## Records for processing
┏━━

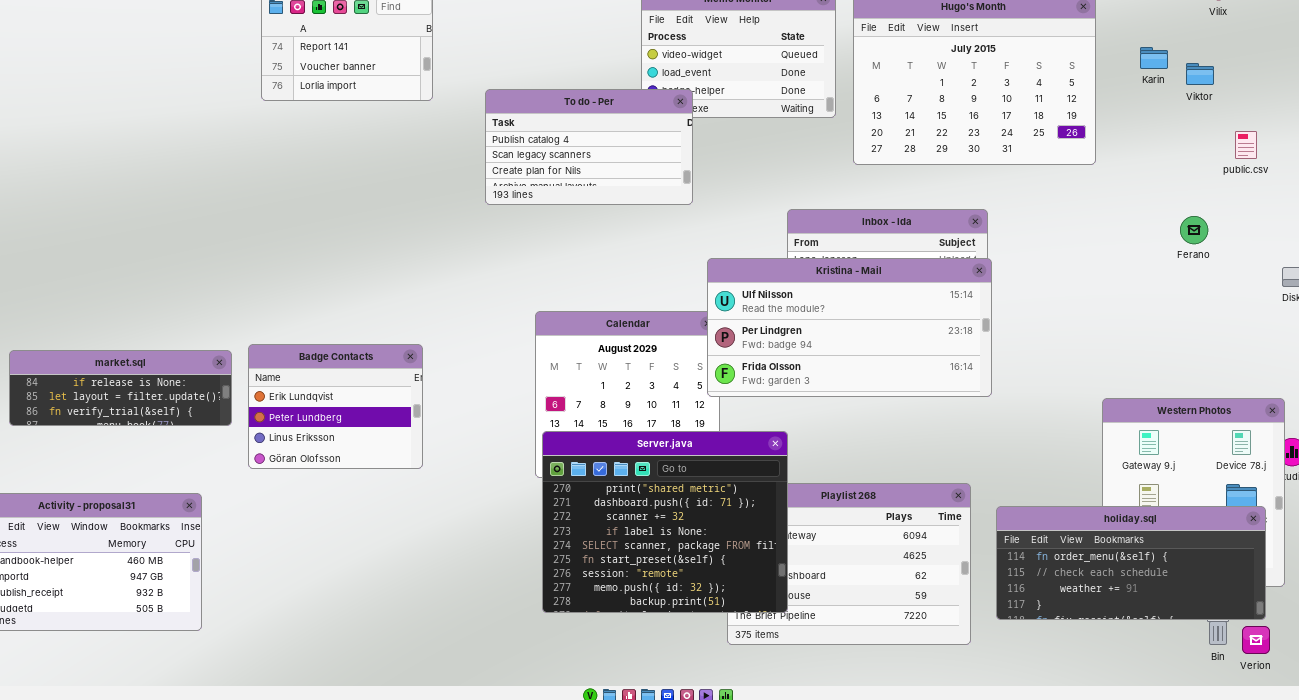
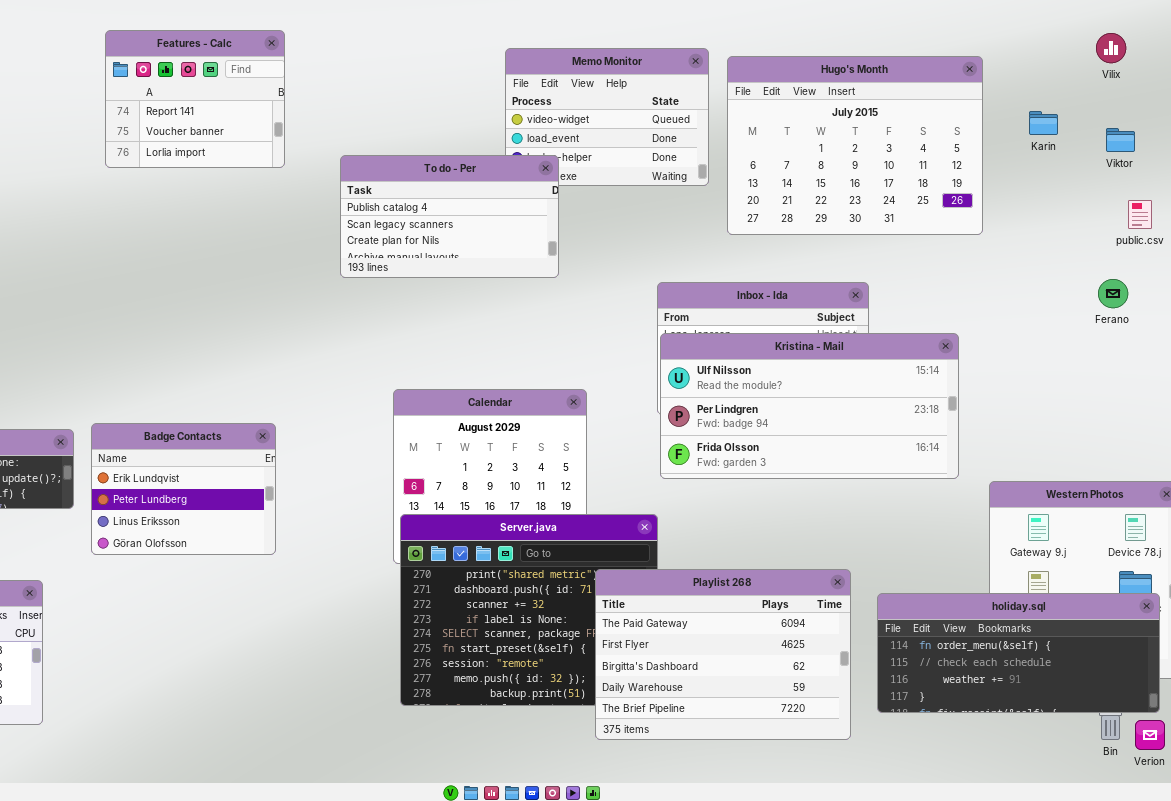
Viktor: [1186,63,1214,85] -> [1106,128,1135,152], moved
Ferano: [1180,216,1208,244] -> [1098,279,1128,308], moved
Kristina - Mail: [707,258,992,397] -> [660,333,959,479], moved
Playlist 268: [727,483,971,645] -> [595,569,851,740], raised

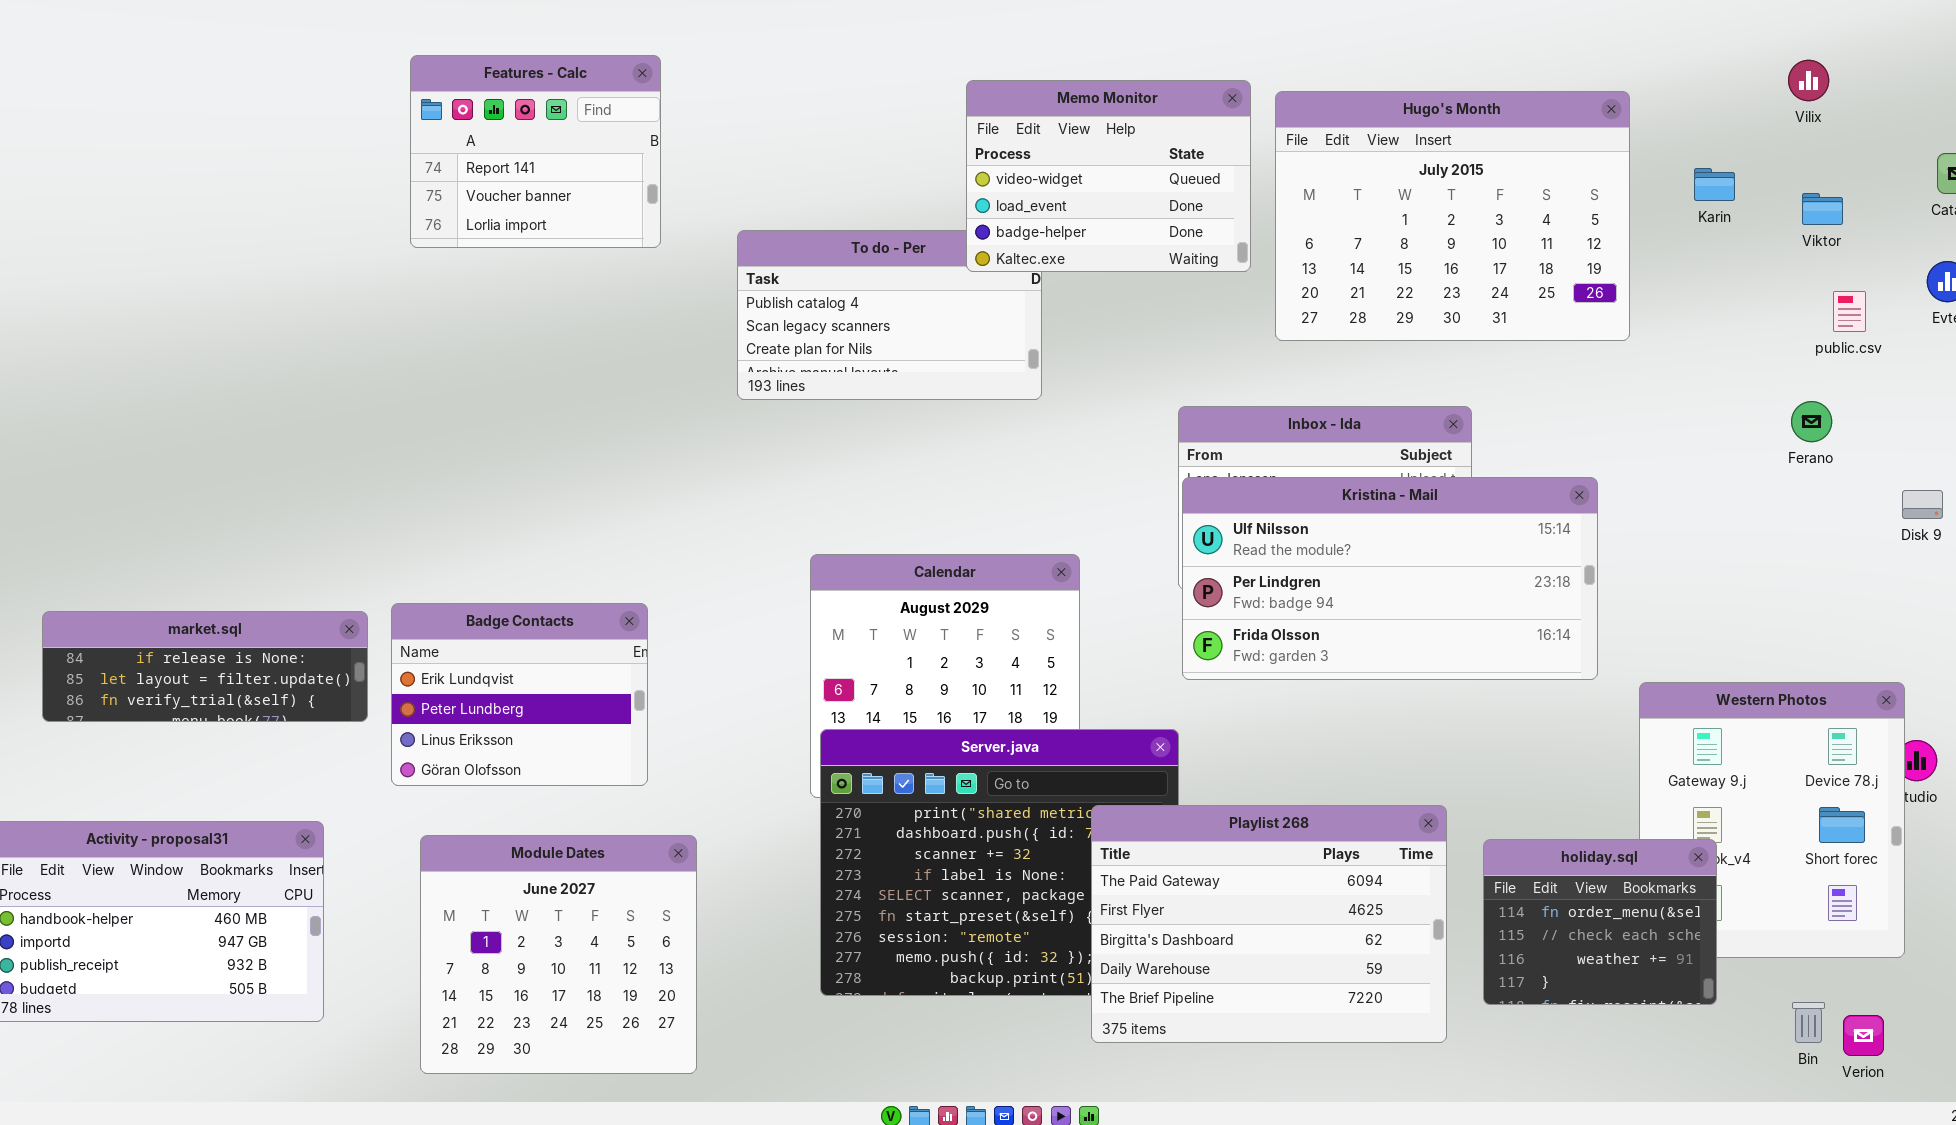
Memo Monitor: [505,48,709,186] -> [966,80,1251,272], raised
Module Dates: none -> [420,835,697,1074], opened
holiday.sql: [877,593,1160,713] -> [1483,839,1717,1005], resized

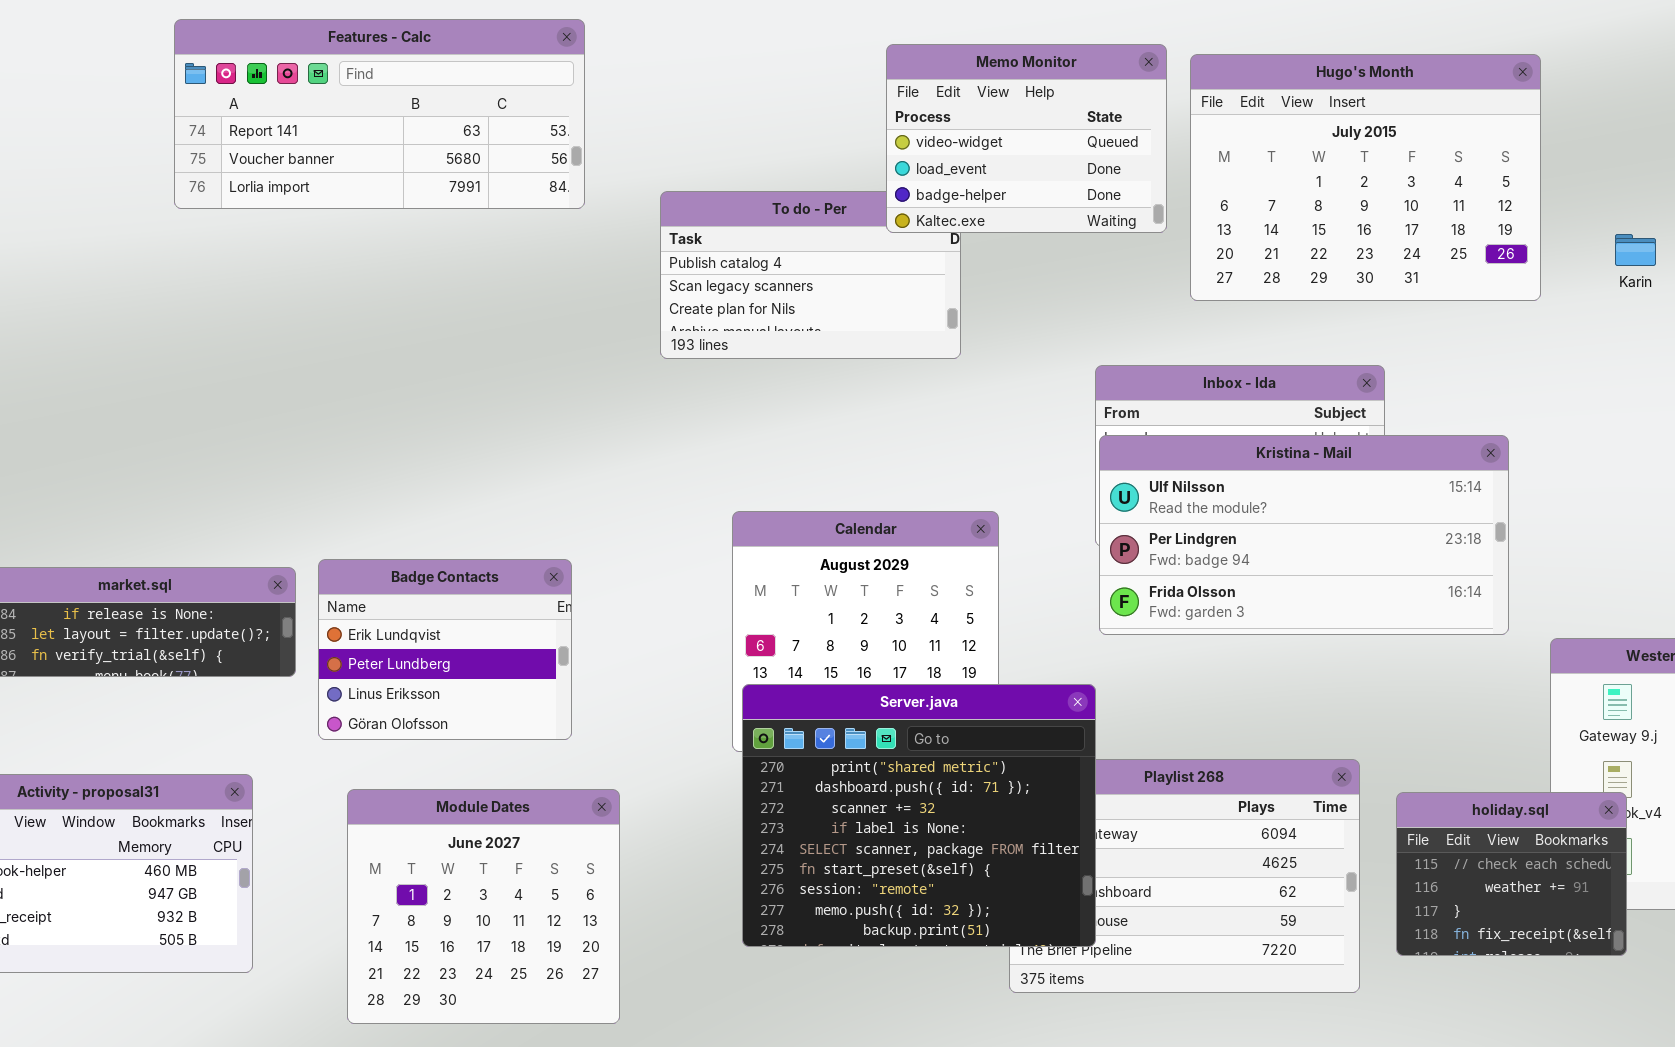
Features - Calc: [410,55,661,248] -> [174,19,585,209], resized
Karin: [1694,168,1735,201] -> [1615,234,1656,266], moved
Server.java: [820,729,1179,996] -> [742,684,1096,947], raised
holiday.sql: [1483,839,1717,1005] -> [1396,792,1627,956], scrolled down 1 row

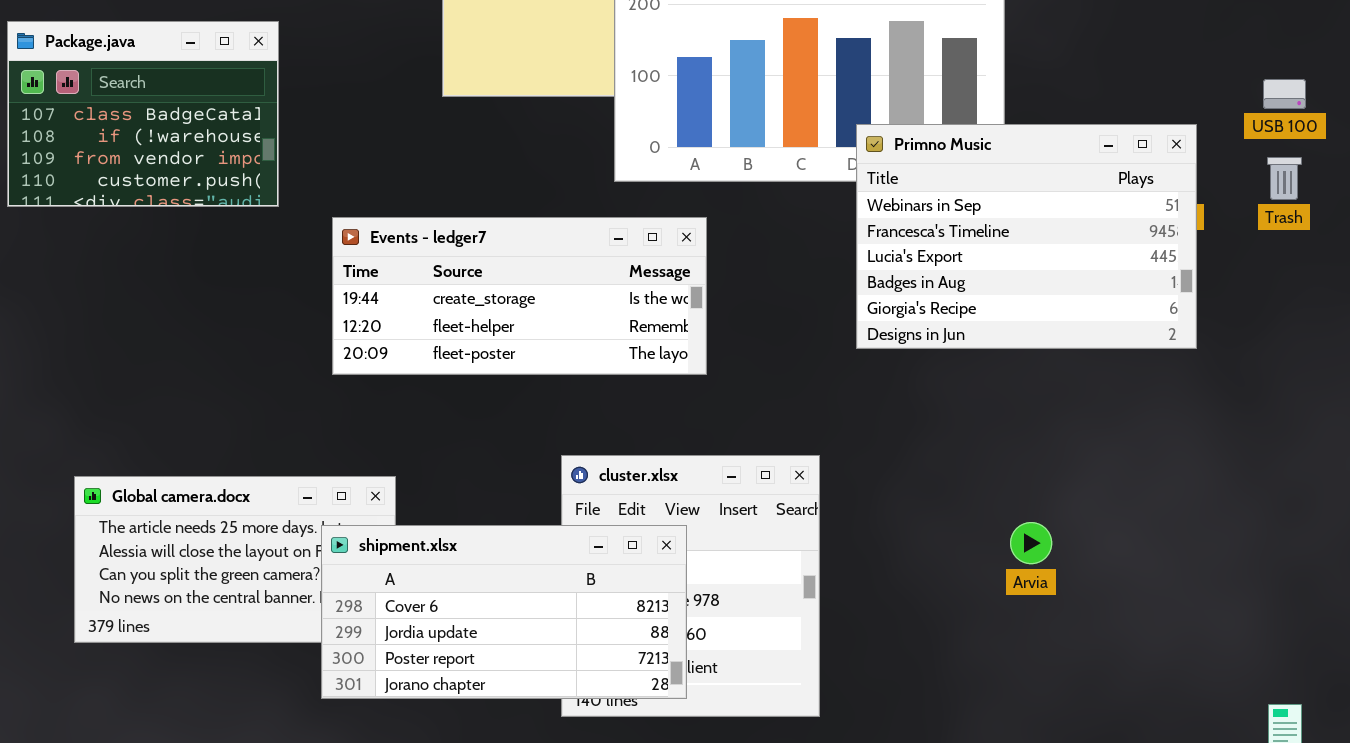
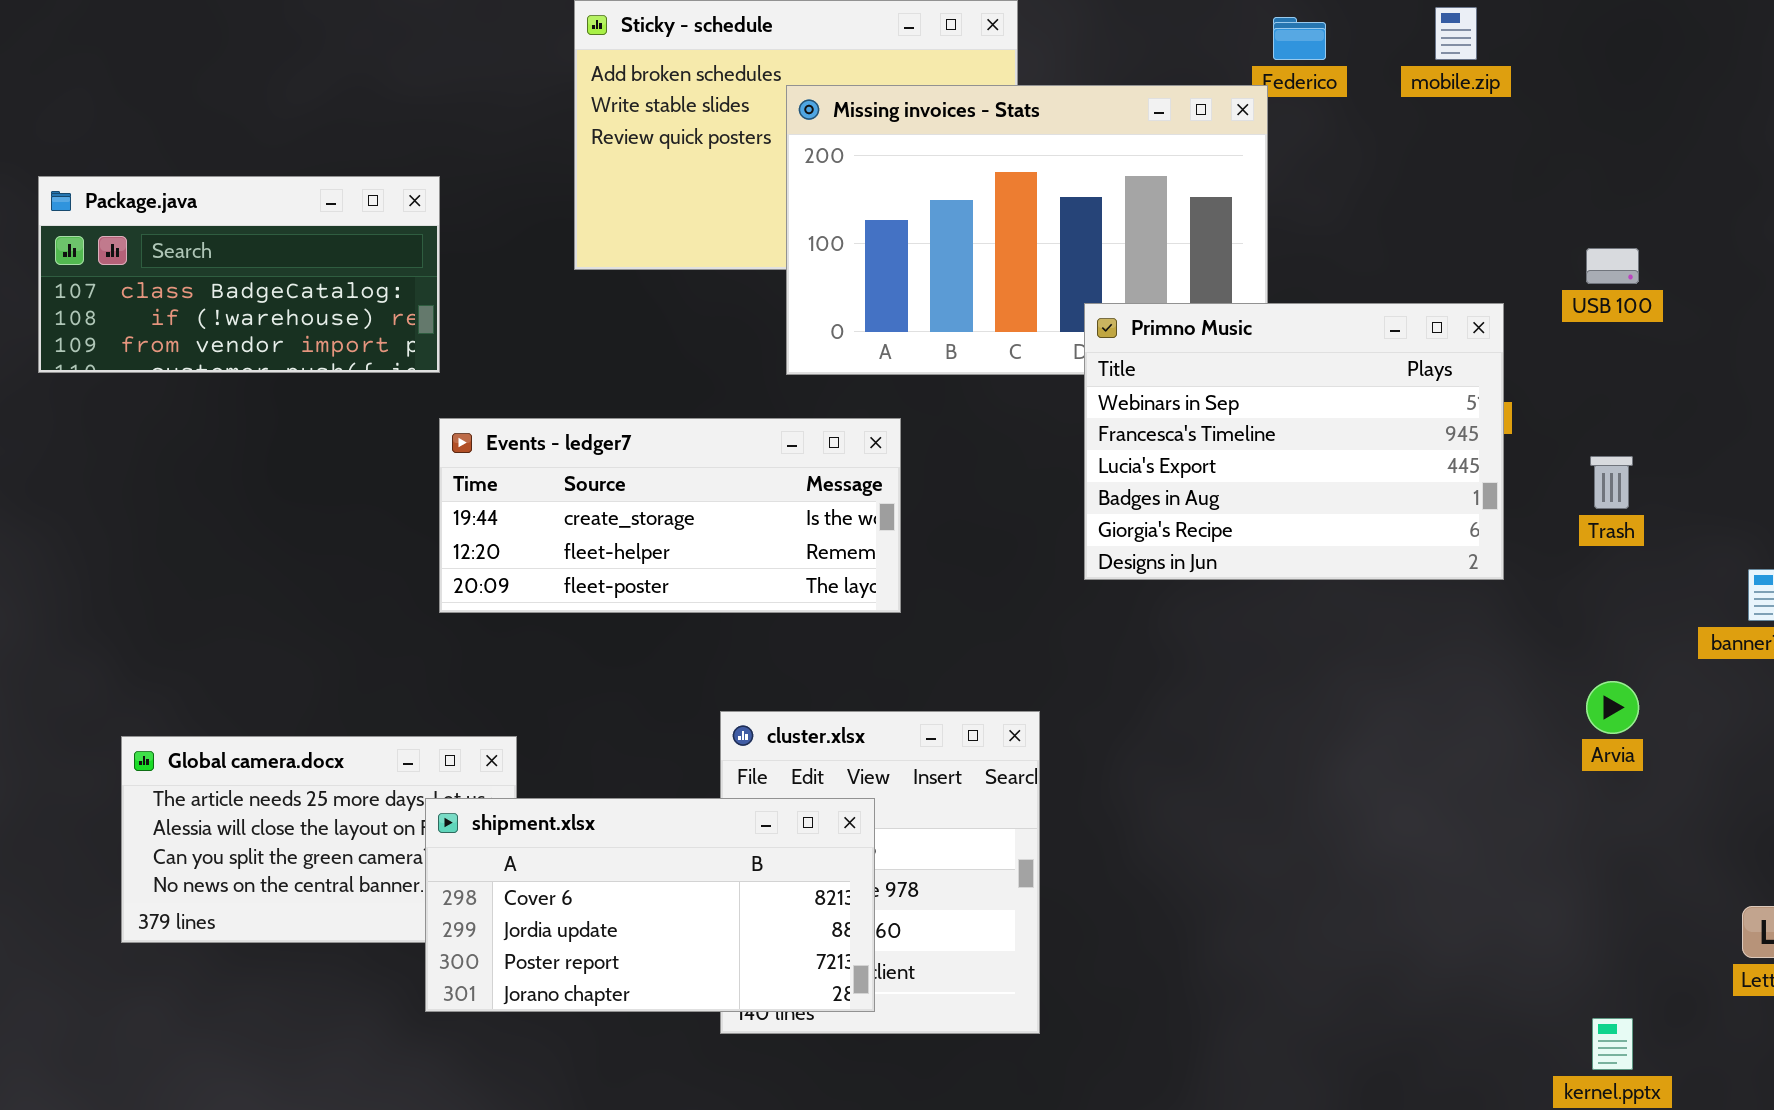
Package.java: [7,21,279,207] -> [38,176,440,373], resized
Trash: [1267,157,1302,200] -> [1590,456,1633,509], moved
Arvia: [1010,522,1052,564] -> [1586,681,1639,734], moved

┗━━

## Activity
Please keep every line of the data the same when you reproduce it, and keep every picture out.

## Answer for this exercise
Viktor: [1186,63,1214,85] -> [1106,128,1135,152], moved
Ferano: [1180,216,1208,244] -> [1098,279,1128,308], moved
Kristina - Mail: [707,258,992,397] -> [660,333,959,479], moved
Playlist 268: [727,483,971,645] -> [595,569,851,740], raised

Memo Monitor: [505,48,709,186] -> [966,80,1251,272], raised
Module Dates: none -> [420,835,697,1074], opened
holiday.sql: [877,593,1160,713] -> [1483,839,1717,1005], resized

Features - Calc: [410,55,661,248] -> [174,19,585,209], resized
Karin: [1694,168,1735,201] -> [1615,234,1656,266], moved
Server.java: [820,729,1179,996] -> [742,684,1096,947], raised
holiday.sql: [1483,839,1717,1005] -> [1396,792,1627,956], scrolled down 1 row

Package.java: [7,21,279,207] -> [38,176,440,373], resized
Trash: [1267,157,1302,200] -> [1590,456,1633,509], moved
Arvia: [1010,522,1052,564] -> [1586,681,1639,734], moved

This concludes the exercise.